Colored object listings:
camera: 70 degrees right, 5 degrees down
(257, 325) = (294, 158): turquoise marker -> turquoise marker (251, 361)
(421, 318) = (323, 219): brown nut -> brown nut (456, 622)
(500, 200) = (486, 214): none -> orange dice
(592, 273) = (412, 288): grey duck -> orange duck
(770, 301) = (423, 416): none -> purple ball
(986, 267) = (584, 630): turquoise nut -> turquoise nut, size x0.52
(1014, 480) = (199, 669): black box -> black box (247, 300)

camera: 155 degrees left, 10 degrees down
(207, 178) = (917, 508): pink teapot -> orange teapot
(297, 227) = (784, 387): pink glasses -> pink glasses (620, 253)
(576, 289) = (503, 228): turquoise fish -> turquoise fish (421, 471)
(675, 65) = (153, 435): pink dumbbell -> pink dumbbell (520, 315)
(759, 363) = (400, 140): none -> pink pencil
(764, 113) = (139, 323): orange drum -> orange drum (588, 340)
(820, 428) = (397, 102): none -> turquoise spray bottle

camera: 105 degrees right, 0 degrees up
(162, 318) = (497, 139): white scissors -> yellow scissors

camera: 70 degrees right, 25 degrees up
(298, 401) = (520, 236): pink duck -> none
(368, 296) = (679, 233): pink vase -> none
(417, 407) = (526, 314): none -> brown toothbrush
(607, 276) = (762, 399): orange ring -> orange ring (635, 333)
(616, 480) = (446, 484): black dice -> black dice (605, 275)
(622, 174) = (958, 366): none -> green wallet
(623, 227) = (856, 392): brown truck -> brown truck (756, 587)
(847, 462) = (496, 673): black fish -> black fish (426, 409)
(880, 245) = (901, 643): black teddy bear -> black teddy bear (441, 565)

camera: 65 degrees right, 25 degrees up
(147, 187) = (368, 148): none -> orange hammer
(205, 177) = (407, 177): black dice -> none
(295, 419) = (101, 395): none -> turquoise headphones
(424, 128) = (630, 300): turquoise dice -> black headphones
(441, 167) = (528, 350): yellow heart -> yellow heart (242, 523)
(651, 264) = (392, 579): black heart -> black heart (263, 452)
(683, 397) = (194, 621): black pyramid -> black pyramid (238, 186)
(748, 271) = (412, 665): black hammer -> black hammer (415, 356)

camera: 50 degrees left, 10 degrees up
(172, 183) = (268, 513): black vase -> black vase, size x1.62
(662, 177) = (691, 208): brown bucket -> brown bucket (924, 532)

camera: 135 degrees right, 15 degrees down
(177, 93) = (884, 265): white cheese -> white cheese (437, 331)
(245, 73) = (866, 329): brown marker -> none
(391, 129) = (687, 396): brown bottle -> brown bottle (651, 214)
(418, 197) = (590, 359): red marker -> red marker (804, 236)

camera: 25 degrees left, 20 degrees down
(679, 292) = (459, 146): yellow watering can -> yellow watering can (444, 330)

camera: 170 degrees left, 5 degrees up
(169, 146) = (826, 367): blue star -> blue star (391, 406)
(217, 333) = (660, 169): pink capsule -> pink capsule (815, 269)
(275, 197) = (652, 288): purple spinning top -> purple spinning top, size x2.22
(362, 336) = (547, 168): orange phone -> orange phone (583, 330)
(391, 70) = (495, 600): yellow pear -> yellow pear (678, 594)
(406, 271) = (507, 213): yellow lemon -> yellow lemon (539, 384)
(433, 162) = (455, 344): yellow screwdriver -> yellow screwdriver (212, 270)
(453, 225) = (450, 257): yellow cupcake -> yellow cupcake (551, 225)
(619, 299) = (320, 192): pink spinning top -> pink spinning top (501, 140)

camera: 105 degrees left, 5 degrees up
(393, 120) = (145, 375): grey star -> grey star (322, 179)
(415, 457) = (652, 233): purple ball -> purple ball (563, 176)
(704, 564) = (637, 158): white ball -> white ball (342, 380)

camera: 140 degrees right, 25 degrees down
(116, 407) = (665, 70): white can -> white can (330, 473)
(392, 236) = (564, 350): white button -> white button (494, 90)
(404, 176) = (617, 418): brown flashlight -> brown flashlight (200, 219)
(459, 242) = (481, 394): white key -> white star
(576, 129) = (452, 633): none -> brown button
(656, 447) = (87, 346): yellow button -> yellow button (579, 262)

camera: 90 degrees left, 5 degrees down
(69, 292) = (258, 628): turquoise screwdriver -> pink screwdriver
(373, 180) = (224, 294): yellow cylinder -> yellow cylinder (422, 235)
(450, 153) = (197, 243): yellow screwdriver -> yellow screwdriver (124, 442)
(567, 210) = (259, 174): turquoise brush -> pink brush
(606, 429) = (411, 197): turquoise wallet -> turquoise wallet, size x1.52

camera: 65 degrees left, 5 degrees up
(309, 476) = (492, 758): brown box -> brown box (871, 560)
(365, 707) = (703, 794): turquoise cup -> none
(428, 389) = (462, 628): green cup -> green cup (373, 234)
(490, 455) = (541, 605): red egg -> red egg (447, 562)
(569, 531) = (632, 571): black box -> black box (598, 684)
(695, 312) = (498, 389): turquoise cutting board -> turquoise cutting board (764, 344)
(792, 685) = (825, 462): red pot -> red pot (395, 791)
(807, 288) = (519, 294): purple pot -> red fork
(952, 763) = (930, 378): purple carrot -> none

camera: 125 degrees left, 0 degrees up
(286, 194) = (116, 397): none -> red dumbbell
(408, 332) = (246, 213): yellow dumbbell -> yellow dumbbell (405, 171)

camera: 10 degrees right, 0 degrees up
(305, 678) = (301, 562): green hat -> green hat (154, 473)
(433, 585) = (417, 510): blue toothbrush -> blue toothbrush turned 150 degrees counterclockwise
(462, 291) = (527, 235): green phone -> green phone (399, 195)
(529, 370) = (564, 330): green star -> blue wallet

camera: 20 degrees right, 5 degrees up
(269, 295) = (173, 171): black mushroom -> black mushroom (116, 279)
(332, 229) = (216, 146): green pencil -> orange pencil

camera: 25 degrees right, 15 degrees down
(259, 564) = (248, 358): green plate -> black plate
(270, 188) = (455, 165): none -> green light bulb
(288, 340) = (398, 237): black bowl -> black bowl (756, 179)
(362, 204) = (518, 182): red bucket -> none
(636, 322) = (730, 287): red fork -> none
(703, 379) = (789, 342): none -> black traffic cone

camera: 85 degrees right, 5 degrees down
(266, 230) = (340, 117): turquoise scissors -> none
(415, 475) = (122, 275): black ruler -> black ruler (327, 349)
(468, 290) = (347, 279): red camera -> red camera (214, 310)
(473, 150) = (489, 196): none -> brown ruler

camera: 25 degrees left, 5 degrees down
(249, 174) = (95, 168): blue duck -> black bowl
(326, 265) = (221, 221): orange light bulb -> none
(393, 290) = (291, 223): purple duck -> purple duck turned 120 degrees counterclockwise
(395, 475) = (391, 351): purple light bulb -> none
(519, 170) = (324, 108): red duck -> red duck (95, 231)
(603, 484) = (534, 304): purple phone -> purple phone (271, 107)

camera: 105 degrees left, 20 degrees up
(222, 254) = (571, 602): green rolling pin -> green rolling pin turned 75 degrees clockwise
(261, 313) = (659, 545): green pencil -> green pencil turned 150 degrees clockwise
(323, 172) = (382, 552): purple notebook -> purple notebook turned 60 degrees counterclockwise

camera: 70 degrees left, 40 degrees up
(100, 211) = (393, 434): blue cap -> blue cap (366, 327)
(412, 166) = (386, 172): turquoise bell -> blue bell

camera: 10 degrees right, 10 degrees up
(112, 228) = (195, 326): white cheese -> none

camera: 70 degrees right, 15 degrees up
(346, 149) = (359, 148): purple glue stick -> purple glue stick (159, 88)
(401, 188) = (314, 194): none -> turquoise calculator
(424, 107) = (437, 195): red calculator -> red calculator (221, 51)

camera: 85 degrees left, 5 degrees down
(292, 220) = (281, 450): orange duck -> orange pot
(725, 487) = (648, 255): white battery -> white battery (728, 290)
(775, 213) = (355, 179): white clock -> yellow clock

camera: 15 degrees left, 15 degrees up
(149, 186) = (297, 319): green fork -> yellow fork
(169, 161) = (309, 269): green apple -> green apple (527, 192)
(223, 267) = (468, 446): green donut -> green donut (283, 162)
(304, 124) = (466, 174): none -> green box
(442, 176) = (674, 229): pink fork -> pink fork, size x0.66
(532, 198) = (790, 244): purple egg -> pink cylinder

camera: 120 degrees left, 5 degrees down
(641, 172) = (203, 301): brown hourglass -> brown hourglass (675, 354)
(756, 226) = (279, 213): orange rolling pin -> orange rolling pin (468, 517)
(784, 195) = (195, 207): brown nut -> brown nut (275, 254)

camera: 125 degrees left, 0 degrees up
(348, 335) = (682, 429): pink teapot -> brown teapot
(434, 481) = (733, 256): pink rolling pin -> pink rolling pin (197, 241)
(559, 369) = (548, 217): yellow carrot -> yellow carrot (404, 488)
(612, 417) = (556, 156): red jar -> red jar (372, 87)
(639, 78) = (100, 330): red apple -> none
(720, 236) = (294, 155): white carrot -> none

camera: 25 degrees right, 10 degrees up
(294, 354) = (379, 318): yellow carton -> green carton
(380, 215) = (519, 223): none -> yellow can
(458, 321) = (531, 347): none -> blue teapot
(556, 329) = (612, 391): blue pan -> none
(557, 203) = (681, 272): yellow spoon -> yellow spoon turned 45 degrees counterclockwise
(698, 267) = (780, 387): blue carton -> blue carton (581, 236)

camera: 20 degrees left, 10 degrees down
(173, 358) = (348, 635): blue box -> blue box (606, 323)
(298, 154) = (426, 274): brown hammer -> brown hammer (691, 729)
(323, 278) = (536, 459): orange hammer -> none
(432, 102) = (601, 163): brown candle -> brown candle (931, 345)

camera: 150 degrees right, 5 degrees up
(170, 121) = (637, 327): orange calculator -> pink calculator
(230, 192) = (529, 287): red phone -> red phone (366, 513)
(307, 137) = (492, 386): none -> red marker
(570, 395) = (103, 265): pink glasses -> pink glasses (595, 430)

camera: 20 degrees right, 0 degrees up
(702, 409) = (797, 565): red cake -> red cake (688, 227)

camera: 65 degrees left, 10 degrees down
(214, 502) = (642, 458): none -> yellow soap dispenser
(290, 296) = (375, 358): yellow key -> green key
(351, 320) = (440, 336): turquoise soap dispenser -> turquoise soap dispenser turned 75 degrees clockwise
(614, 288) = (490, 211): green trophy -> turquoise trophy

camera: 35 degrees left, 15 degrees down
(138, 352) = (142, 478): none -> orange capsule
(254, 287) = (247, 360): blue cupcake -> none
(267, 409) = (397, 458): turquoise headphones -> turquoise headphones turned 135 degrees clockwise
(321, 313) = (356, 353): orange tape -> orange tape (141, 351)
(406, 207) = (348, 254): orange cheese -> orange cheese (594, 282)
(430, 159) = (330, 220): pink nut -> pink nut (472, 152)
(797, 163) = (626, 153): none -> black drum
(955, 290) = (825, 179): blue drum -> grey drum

* [What the exercise asks]: All that belongs in the answer is the run of lines above from the line containing "camera: 65 degrees right, 25 degrees up" through the line containing "camera: 50 degrees left, 10 degrees up", exactly as written.

* [Expected output]:
camera: 65 degrees right, 25 degrees up
(147, 187) = (368, 148): none -> orange hammer
(205, 177) = (407, 177): black dice -> none
(295, 419) = (101, 395): none -> turquoise headphones
(424, 128) = (630, 300): turquoise dice -> black headphones
(441, 167) = (528, 350): yellow heart -> yellow heart (242, 523)
(651, 264) = (392, 579): black heart -> black heart (263, 452)
(683, 397) = (194, 621): black pyramid -> black pyramid (238, 186)
(748, 271) = (412, 665): black hammer -> black hammer (415, 356)

camera: 50 degrees left, 10 degrees up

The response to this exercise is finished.